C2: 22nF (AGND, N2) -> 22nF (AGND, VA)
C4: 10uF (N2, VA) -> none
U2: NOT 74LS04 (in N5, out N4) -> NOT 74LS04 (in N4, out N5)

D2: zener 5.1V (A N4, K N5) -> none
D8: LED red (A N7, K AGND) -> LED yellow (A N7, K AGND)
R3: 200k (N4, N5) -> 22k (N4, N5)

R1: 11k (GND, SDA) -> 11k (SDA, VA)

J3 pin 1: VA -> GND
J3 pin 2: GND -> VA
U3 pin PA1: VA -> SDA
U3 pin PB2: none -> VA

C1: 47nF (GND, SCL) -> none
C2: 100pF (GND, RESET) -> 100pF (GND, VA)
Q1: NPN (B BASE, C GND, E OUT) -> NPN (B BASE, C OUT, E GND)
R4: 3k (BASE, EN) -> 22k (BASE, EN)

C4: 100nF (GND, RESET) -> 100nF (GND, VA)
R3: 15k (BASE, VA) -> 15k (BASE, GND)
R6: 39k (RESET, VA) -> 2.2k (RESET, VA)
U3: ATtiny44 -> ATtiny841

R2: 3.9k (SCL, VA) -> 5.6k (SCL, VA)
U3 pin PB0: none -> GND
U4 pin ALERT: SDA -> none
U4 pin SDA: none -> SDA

::::

### YOUR GOAL
Each entry must be retyped exactly as it was written above.

### RESPONSE TO THIS EXERCISE
C2: 22nF (AGND, N2) -> 22nF (AGND, VA)
C4: 10uF (N2, VA) -> none
U2: NOT 74LS04 (in N5, out N4) -> NOT 74LS04 (in N4, out N5)

D2: zener 5.1V (A N4, K N5) -> none
D8: LED red (A N7, K AGND) -> LED yellow (A N7, K AGND)
R3: 200k (N4, N5) -> 22k (N4, N5)

R1: 11k (GND, SDA) -> 11k (SDA, VA)

J3 pin 1: VA -> GND
J3 pin 2: GND -> VA
U3 pin PA1: VA -> SDA
U3 pin PB2: none -> VA

C1: 47nF (GND, SCL) -> none
C2: 100pF (GND, RESET) -> 100pF (GND, VA)
Q1: NPN (B BASE, C GND, E OUT) -> NPN (B BASE, C OUT, E GND)
R4: 3k (BASE, EN) -> 22k (BASE, EN)

C4: 100nF (GND, RESET) -> 100nF (GND, VA)
R3: 15k (BASE, VA) -> 15k (BASE, GND)
R6: 39k (RESET, VA) -> 2.2k (RESET, VA)
U3: ATtiny44 -> ATtiny841

R2: 3.9k (SCL, VA) -> 5.6k (SCL, VA)
U3 pin PB0: none -> GND
U4 pin ALERT: SDA -> none
U4 pin SDA: none -> SDA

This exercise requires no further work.